RECORD SET:
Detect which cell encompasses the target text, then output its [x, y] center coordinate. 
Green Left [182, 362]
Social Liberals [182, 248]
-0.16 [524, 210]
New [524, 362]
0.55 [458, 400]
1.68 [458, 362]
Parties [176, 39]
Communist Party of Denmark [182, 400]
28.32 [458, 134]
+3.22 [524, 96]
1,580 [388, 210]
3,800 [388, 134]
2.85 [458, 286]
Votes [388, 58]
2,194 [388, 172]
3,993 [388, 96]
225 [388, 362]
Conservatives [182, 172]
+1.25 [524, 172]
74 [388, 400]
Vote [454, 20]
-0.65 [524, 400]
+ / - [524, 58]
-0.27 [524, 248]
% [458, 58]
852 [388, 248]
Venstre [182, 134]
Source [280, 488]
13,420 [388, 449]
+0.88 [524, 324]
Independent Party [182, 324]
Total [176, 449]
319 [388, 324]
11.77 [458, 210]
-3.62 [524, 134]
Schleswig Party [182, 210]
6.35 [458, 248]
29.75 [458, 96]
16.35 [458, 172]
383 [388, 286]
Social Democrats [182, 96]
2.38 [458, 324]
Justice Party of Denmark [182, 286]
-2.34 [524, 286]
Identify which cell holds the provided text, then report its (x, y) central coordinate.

YOUR INSTRUCTIONS: Copy the records from the very beginning down through the line containing "28.32 [458, 134]", both ends included, with every line unchanged.

THE REPLY:
Detect which cell encompasses the target text, then output its [x, y] center coordinate. 
Green Left [182, 362]
Social Liberals [182, 248]
-0.16 [524, 210]
New [524, 362]
0.55 [458, 400]
1.68 [458, 362]
Parties [176, 39]
Communist Party of Denmark [182, 400]
28.32 [458, 134]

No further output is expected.